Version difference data
Segment Open
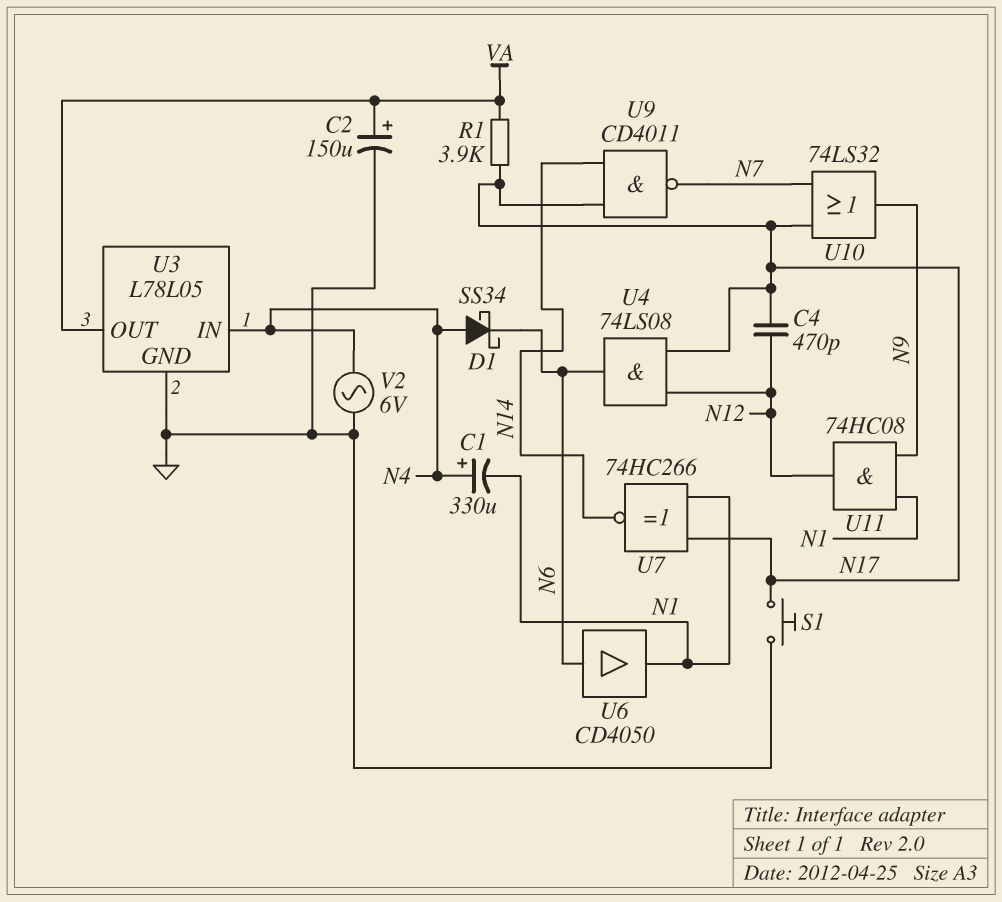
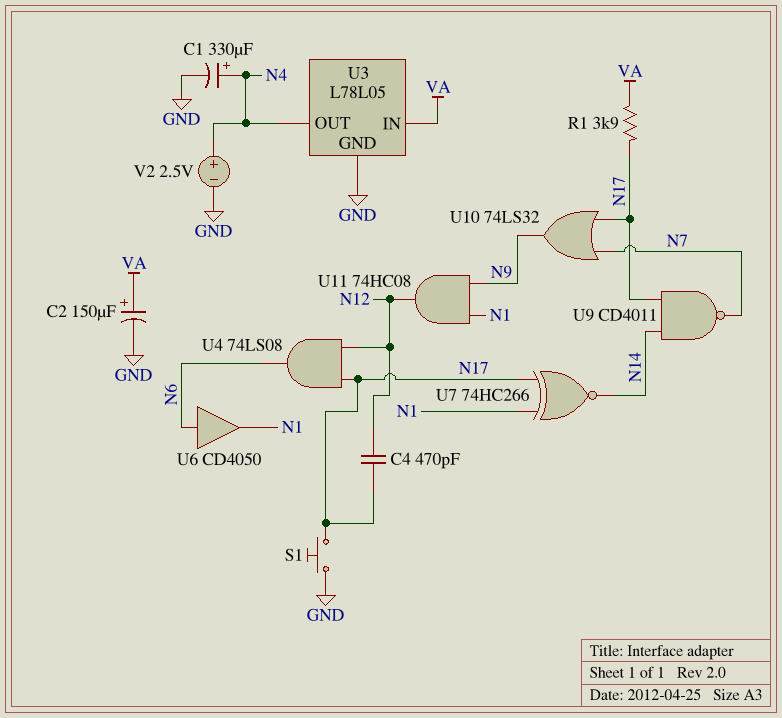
C1: 330uF (plus N4, minus N1) -> 330uF (plus N4, minus GND)
D1: schottky SS34 (A N4, K N6) -> none
U3 pin IN: N4 -> VA
U3 pin OUT: VA -> N4
V2: AC 6V (GND, N4) -> 2.5V (plus N4, minus GND)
Segment Closed
#### The problem:
Print each entry above exactly. The pictures should not be printed.

#### Result of this exercise:
C1: 330uF (plus N4, minus N1) -> 330uF (plus N4, minus GND)
D1: schottky SS34 (A N4, K N6) -> none
U3 pin IN: N4 -> VA
U3 pin OUT: VA -> N4
V2: AC 6V (GND, N4) -> 2.5V (plus N4, minus GND)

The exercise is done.